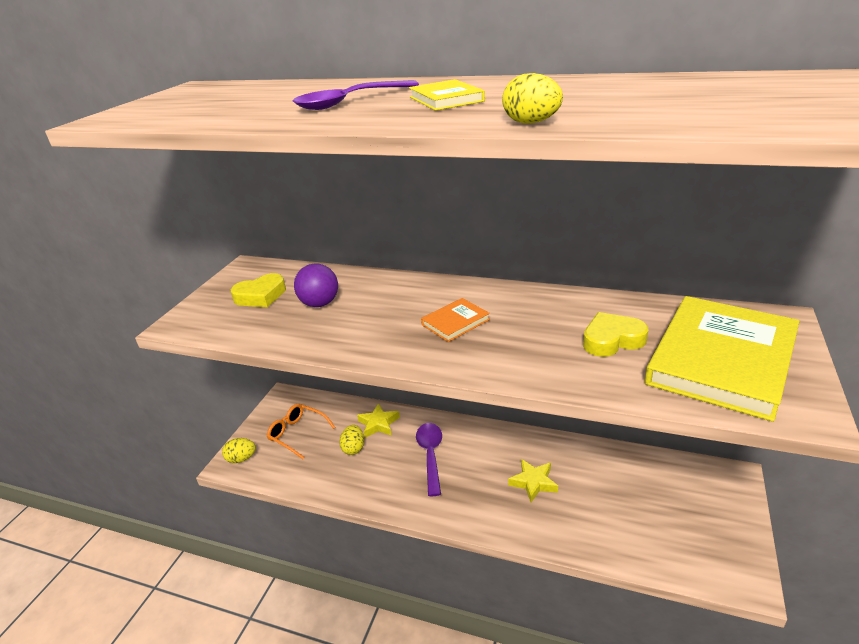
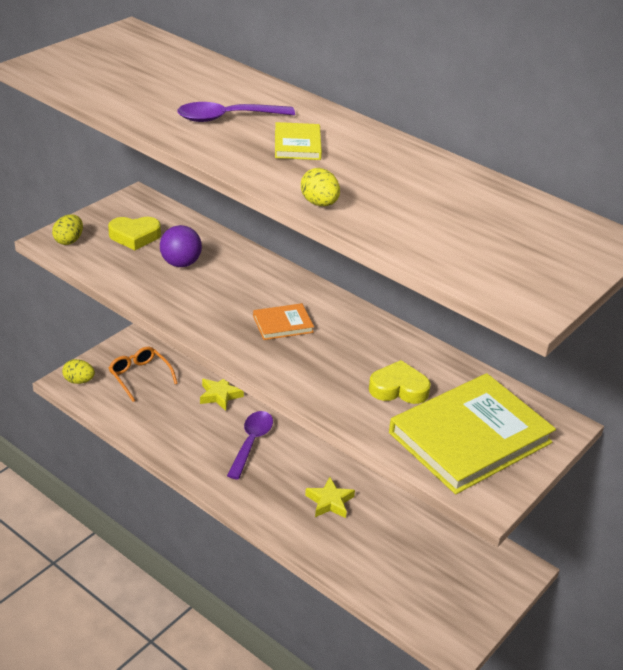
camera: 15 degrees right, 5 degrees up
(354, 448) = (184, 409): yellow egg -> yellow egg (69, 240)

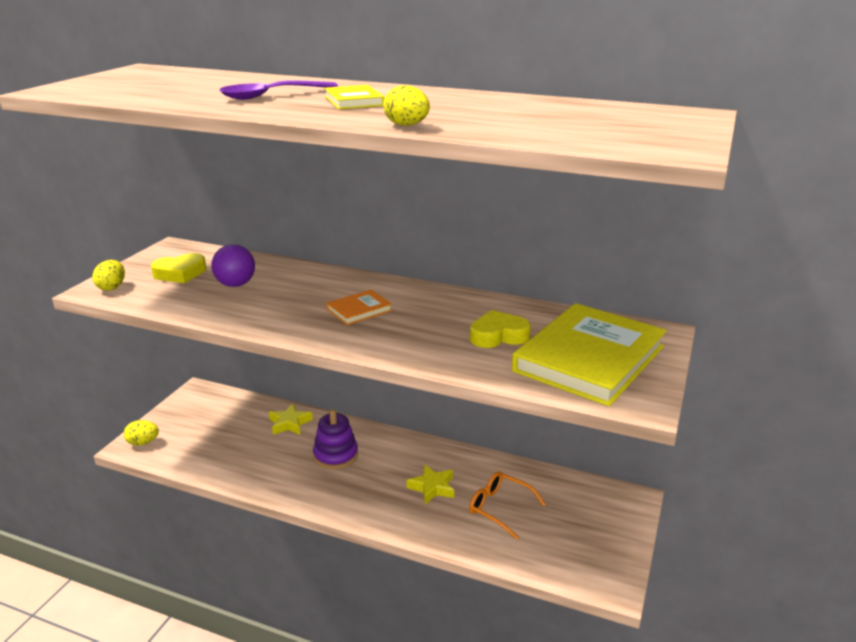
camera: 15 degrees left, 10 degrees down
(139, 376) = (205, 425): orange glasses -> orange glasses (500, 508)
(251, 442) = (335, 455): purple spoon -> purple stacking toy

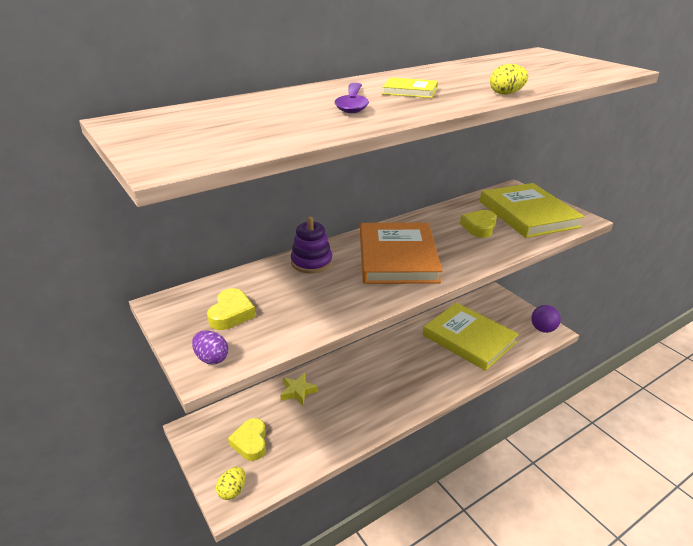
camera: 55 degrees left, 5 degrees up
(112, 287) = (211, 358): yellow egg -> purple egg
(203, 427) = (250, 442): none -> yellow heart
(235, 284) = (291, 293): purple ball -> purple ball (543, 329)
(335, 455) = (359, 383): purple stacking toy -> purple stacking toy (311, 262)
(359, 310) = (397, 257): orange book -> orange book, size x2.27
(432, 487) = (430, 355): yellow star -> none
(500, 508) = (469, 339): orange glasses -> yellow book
☆ ☆ ☆ ☆ ☆ ☆ ☆
:: PROMPT ::
Find the line that contains "(203, 427) = (250, 442): none -> yellow heart". Restate it and all lines after it exactly, ending with the final line of the data.

:: REPLY ::
(203, 427) = (250, 442): none -> yellow heart
(235, 284) = (291, 293): purple ball -> purple ball (543, 329)
(335, 455) = (359, 383): purple stacking toy -> purple stacking toy (311, 262)
(359, 310) = (397, 257): orange book -> orange book, size x2.27
(432, 487) = (430, 355): yellow star -> none
(500, 508) = (469, 339): orange glasses -> yellow book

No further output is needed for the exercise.